:: Instructions to follow ::
Every line from the one containing "(495, 191) = (626, 379): brown" to the end of the data below should be copied exactly, but pictures should not.

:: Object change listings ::
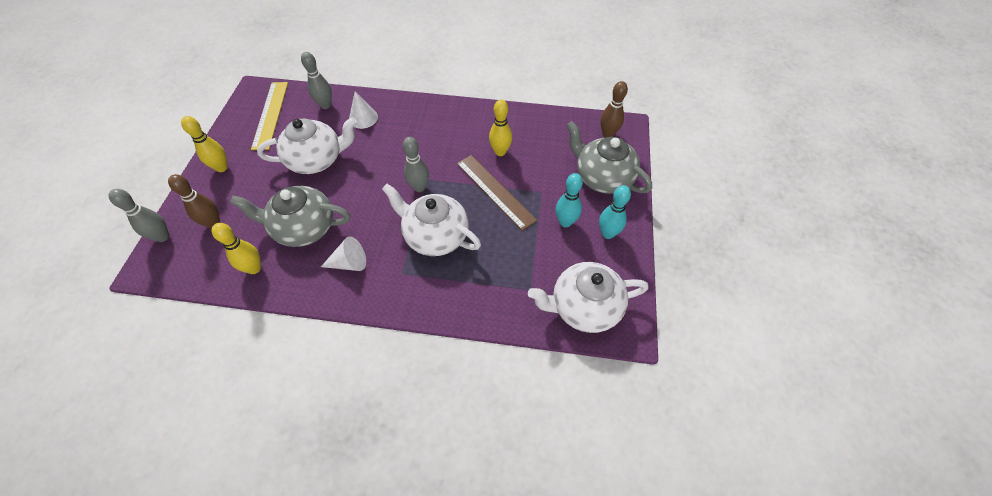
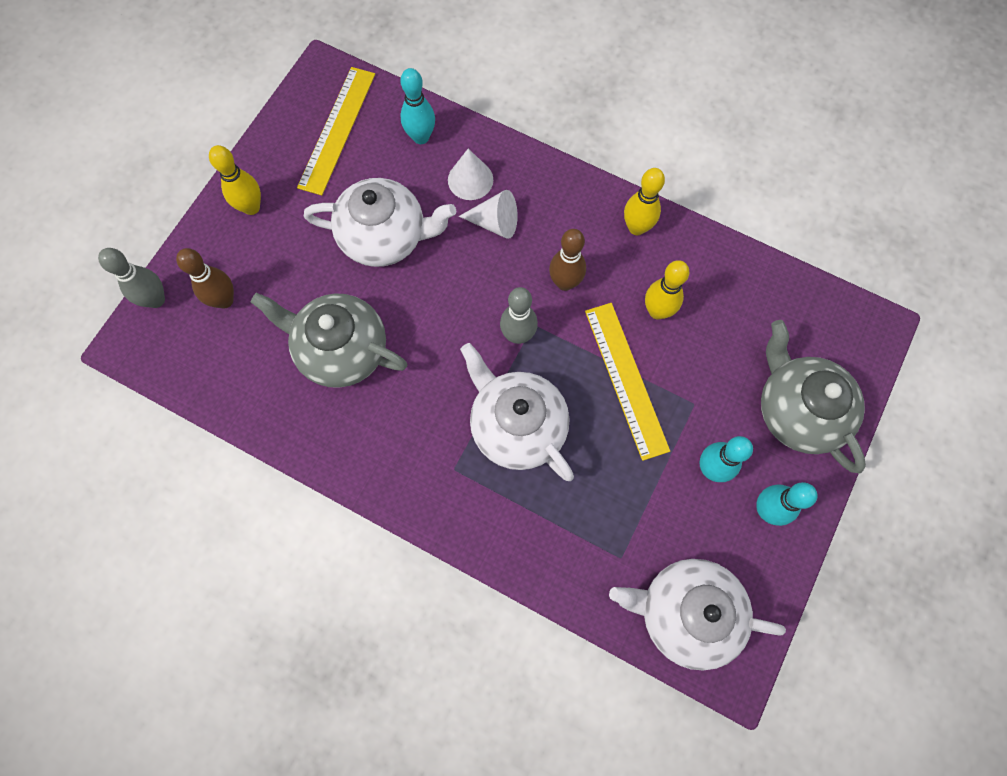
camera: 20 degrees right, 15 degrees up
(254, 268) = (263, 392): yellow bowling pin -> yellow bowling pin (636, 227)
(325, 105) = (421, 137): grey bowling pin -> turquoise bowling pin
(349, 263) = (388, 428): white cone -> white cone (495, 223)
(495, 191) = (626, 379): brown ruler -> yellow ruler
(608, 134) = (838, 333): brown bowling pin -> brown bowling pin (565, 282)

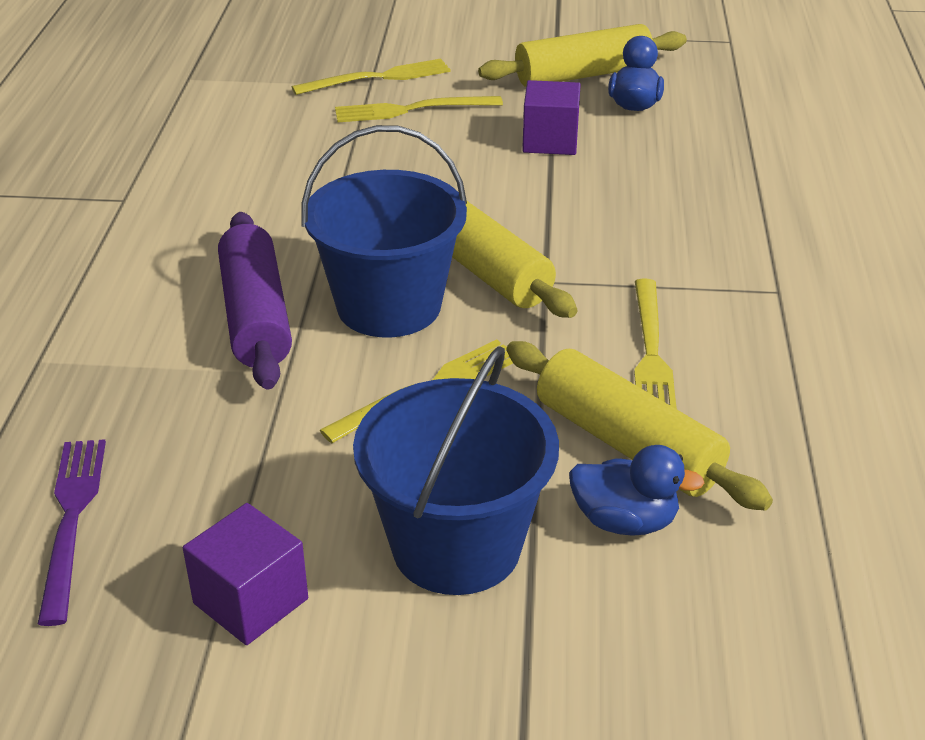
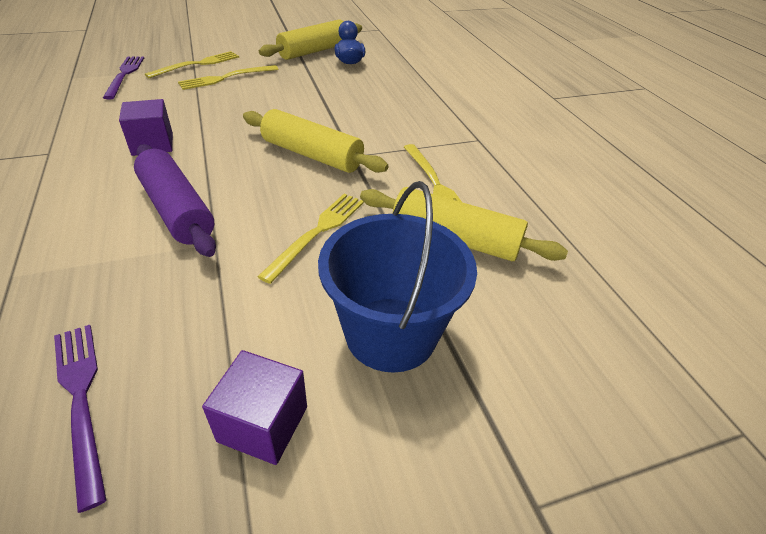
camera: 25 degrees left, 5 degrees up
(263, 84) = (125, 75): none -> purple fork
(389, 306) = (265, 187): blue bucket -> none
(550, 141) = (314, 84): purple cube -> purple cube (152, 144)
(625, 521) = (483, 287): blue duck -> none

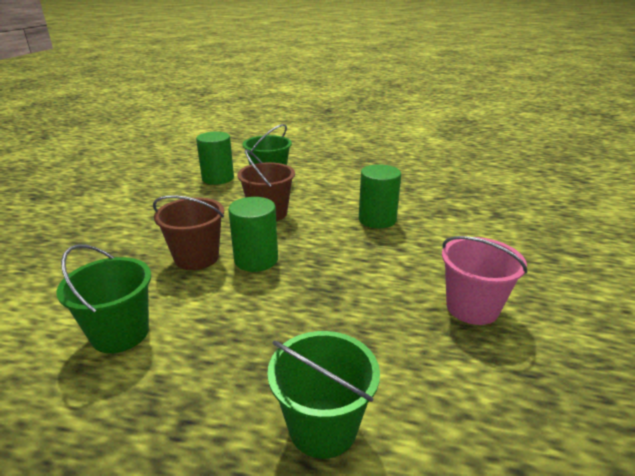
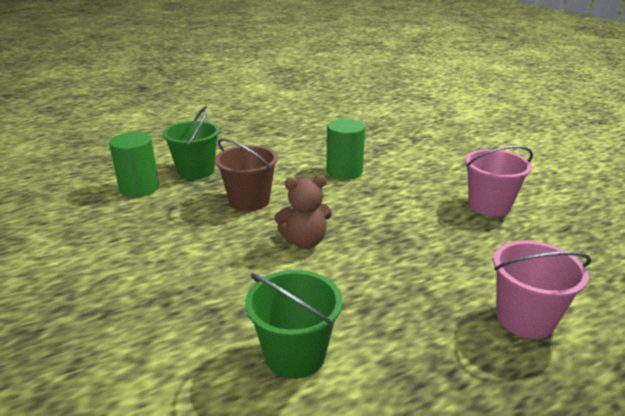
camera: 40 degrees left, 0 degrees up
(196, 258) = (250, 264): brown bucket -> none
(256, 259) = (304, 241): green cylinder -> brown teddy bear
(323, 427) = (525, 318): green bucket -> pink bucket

:: Task solution ::
(495, 191) = (626, 379): brown ruler -> yellow ruler
(608, 134) = (838, 333): brown bowling pin -> brown bowling pin (565, 282)

camera: 25 degrees left, 5 degrees up
(263, 84) = (125, 75): none -> purple fork
(389, 306) = (265, 187): blue bucket -> none
(550, 141) = (314, 84): purple cube -> purple cube (152, 144)
(625, 521) = (483, 287): blue duck -> none

camera: 40 degrees left, 0 degrees up
(196, 258) = (250, 264): brown bucket -> none
(256, 259) = (304, 241): green cylinder -> brown teddy bear
(323, 427) = (525, 318): green bucket -> pink bucket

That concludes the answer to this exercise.